> Requirement: Every line below that holds the word "right" must be listed.

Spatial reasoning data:

┌────────

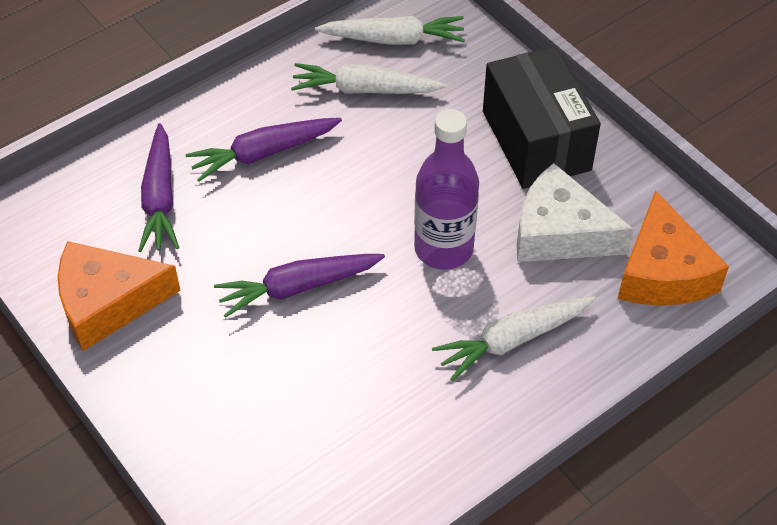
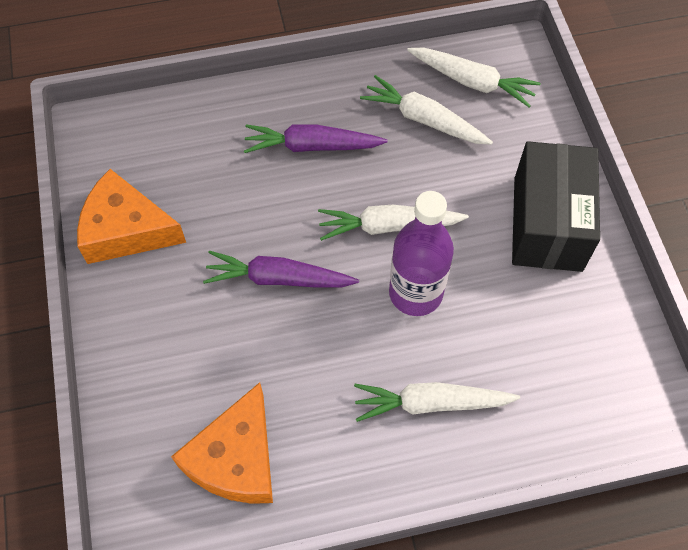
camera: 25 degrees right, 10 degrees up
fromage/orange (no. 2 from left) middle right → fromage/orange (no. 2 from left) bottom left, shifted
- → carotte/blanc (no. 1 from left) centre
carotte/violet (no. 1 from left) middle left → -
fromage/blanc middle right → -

└────────

> Solution to this exercise:
camera: 25 degrees right, 10 degrees up
fromage/orange (no. 2 from left) middle right → fromage/orange (no. 2 from left) bottom left, shifted
fromage/blanc middle right → -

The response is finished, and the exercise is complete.